EXERCISE OBJECTIVE | Copy out, unchanged, every line from the start of the records to the line that contains "red 1x1 brick [282,163,335,233]", and stop there.

DATA FOR PROCESSING |
++++++++++
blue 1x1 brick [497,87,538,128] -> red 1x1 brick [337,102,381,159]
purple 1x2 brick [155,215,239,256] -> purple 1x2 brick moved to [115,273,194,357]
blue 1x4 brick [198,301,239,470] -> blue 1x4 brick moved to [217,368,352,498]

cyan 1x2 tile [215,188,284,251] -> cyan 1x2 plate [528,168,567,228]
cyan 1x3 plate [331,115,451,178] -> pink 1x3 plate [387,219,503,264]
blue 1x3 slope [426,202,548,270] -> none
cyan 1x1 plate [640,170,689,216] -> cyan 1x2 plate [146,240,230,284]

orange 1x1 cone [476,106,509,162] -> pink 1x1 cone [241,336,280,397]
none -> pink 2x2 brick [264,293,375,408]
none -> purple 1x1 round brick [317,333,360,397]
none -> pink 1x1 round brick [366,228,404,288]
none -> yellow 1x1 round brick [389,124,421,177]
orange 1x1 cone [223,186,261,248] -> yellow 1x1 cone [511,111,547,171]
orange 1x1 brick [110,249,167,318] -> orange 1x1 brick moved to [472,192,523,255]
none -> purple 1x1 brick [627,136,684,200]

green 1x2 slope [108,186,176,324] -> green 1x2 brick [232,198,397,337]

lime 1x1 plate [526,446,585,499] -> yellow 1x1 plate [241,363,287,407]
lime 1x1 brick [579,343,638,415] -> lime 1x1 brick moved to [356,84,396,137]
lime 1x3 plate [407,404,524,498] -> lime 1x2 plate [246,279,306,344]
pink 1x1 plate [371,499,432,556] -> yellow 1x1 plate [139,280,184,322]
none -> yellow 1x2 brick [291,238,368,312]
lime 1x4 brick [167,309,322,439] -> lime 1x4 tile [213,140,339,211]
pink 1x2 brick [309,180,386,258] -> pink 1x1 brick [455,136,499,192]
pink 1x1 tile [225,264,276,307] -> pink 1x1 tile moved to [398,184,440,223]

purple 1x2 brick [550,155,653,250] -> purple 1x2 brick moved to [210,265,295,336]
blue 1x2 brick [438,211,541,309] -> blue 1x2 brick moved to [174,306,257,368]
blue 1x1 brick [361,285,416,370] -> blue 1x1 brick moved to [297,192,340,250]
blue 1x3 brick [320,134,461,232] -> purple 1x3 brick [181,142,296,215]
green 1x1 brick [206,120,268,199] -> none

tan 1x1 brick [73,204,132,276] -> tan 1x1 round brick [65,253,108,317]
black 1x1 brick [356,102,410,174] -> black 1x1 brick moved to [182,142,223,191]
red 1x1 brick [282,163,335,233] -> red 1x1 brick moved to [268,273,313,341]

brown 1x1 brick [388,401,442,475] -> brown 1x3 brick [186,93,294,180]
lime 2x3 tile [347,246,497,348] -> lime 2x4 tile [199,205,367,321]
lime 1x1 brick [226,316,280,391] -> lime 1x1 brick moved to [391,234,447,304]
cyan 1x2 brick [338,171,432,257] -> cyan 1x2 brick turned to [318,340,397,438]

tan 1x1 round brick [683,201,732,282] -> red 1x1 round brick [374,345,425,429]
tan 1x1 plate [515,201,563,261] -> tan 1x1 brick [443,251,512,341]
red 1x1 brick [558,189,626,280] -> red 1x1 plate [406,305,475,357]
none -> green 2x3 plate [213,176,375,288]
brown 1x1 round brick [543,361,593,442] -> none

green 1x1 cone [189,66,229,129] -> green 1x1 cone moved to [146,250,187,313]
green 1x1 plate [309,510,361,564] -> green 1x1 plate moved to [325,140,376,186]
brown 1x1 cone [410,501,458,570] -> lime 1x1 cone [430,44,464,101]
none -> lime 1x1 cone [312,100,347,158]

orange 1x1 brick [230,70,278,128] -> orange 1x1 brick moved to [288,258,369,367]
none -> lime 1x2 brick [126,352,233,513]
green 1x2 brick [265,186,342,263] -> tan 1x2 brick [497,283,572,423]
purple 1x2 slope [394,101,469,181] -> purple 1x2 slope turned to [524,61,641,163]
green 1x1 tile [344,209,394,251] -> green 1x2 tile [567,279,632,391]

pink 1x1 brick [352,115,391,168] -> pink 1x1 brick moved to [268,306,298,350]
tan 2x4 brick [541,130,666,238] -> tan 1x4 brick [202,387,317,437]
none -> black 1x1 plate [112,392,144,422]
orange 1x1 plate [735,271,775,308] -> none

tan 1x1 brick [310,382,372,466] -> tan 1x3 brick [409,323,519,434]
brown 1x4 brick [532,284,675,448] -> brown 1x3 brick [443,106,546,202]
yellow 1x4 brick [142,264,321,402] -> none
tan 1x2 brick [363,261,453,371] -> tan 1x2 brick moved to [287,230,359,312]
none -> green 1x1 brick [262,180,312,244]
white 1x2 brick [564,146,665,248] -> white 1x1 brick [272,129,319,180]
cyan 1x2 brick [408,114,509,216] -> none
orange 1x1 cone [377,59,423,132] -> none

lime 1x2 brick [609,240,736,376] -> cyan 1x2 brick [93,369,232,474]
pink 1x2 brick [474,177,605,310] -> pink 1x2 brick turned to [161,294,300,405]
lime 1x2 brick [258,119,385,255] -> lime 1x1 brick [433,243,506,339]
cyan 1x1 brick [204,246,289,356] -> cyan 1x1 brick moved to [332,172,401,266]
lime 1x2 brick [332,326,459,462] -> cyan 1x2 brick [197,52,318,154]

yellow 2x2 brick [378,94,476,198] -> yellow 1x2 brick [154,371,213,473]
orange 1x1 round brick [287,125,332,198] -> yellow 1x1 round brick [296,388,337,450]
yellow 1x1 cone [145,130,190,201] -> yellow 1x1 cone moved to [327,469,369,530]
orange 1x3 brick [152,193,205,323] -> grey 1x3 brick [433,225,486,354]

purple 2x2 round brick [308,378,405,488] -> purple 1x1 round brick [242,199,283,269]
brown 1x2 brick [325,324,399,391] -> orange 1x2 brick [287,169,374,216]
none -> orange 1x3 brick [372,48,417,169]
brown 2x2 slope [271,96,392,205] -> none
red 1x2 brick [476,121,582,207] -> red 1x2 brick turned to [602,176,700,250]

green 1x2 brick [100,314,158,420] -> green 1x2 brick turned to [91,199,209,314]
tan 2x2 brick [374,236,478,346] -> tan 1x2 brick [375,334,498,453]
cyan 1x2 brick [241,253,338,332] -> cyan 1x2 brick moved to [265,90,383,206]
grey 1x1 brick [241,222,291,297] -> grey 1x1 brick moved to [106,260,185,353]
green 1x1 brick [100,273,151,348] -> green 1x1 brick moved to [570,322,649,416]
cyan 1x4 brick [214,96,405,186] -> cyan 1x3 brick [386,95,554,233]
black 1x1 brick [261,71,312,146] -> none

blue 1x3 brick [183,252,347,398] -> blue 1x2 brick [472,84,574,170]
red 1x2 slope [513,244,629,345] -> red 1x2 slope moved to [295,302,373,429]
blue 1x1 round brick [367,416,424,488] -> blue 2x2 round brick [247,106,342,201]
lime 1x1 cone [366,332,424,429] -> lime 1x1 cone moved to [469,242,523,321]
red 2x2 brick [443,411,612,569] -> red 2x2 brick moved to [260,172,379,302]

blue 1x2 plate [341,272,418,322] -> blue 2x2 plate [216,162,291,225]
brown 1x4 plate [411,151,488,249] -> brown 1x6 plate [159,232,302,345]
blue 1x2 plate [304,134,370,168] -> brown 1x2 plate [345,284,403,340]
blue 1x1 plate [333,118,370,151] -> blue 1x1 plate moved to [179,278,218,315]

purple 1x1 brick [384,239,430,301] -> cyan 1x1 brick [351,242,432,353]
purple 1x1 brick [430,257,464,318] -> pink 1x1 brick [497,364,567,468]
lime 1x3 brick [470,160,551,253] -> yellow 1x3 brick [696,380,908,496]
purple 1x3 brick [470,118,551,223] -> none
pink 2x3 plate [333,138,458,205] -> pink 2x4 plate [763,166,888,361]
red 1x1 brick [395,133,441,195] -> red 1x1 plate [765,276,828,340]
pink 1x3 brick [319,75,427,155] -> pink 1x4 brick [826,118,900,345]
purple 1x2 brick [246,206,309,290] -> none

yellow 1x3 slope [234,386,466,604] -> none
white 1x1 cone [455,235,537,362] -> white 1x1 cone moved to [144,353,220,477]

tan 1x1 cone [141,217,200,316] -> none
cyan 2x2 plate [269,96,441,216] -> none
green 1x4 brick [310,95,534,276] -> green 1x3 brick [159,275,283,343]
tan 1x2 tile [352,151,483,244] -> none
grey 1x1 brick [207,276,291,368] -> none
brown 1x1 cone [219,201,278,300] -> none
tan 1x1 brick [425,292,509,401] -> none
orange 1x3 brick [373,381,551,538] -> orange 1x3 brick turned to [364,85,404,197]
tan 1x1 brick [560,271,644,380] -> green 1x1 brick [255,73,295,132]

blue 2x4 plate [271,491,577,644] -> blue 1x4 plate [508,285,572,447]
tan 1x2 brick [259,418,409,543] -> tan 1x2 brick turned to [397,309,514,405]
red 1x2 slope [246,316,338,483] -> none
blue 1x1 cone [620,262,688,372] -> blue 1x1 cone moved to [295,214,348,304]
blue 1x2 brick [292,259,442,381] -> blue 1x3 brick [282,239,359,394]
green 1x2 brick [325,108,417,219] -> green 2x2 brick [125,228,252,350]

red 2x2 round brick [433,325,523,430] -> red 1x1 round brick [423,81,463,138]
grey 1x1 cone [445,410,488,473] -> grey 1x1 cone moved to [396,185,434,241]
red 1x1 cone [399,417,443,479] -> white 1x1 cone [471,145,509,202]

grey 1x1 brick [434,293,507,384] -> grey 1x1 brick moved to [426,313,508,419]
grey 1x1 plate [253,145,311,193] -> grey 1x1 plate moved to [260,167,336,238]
++++++++++
WRITTEN RESPONSE |
blue 1x1 brick [497,87,538,128] -> red 1x1 brick [337,102,381,159]
purple 1x2 brick [155,215,239,256] -> purple 1x2 brick moved to [115,273,194,357]
blue 1x4 brick [198,301,239,470] -> blue 1x4 brick moved to [217,368,352,498]

cyan 1x2 tile [215,188,284,251] -> cyan 1x2 plate [528,168,567,228]
cyan 1x3 plate [331,115,451,178] -> pink 1x3 plate [387,219,503,264]
blue 1x3 slope [426,202,548,270] -> none
cyan 1x1 plate [640,170,689,216] -> cyan 1x2 plate [146,240,230,284]

orange 1x1 cone [476,106,509,162] -> pink 1x1 cone [241,336,280,397]
none -> pink 2x2 brick [264,293,375,408]
none -> purple 1x1 round brick [317,333,360,397]
none -> pink 1x1 round brick [366,228,404,288]
none -> yellow 1x1 round brick [389,124,421,177]
orange 1x1 cone [223,186,261,248] -> yellow 1x1 cone [511,111,547,171]
orange 1x1 brick [110,249,167,318] -> orange 1x1 brick moved to [472,192,523,255]
none -> purple 1x1 brick [627,136,684,200]

green 1x2 slope [108,186,176,324] -> green 1x2 brick [232,198,397,337]

lime 1x1 plate [526,446,585,499] -> yellow 1x1 plate [241,363,287,407]
lime 1x1 brick [579,343,638,415] -> lime 1x1 brick moved to [356,84,396,137]
lime 1x3 plate [407,404,524,498] -> lime 1x2 plate [246,279,306,344]
pink 1x1 plate [371,499,432,556] -> yellow 1x1 plate [139,280,184,322]
none -> yellow 1x2 brick [291,238,368,312]
lime 1x4 brick [167,309,322,439] -> lime 1x4 tile [213,140,339,211]
pink 1x2 brick [309,180,386,258] -> pink 1x1 brick [455,136,499,192]
pink 1x1 tile [225,264,276,307] -> pink 1x1 tile moved to [398,184,440,223]

purple 1x2 brick [550,155,653,250] -> purple 1x2 brick moved to [210,265,295,336]
blue 1x2 brick [438,211,541,309] -> blue 1x2 brick moved to [174,306,257,368]
blue 1x1 brick [361,285,416,370] -> blue 1x1 brick moved to [297,192,340,250]
blue 1x3 brick [320,134,461,232] -> purple 1x3 brick [181,142,296,215]
green 1x1 brick [206,120,268,199] -> none

tan 1x1 brick [73,204,132,276] -> tan 1x1 round brick [65,253,108,317]
black 1x1 brick [356,102,410,174] -> black 1x1 brick moved to [182,142,223,191]
red 1x1 brick [282,163,335,233] -> red 1x1 brick moved to [268,273,313,341]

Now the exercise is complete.